Edit tracking data:
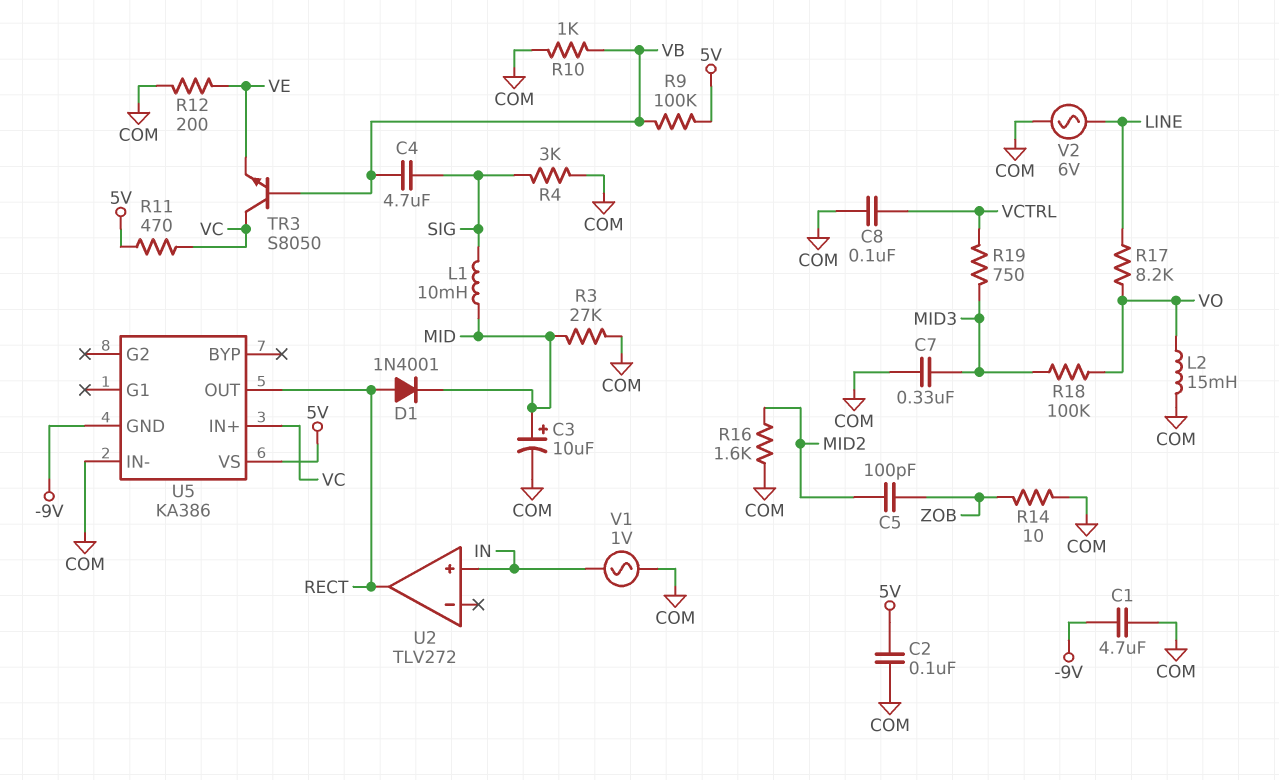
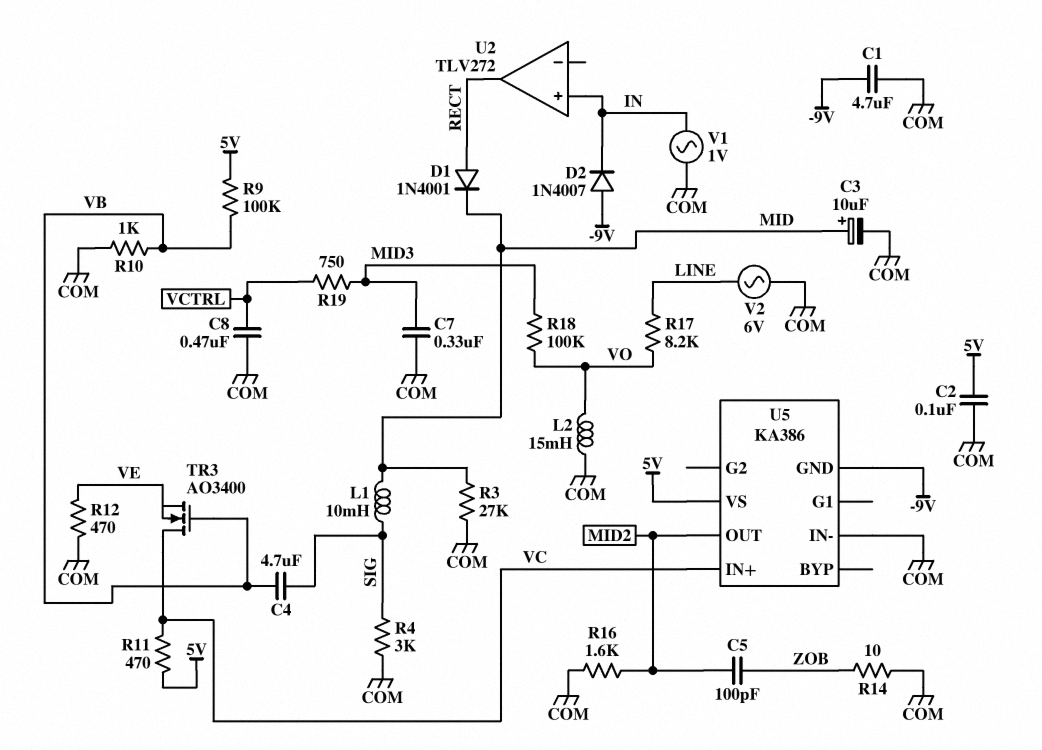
C8: 100nF (COM, VCTRL) -> 470nF (COM, VCTRL)
D2: none -> diode 1N4007 (A -9V, K IN)
R12: 200 (COM, VE) -> 470 (COM, VE)
TR3: NPN S8050 (B VB, C VC, E VE) -> NMOS AO3400 (G VB, D VC, S VE)
U5 pin OUT: RECT -> MID2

▶ [INSTRUCTIONS FOR THE TASK]:
Output each record above exactly; omit the images.

▶ [SOLUTION TO THE EXERCISE]:
C8: 100nF (COM, VCTRL) -> 470nF (COM, VCTRL)
D2: none -> diode 1N4007 (A -9V, K IN)
R12: 200 (COM, VE) -> 470 (COM, VE)
TR3: NPN S8050 (B VB, C VC, E VE) -> NMOS AO3400 (G VB, D VC, S VE)
U5 pin OUT: RECT -> MID2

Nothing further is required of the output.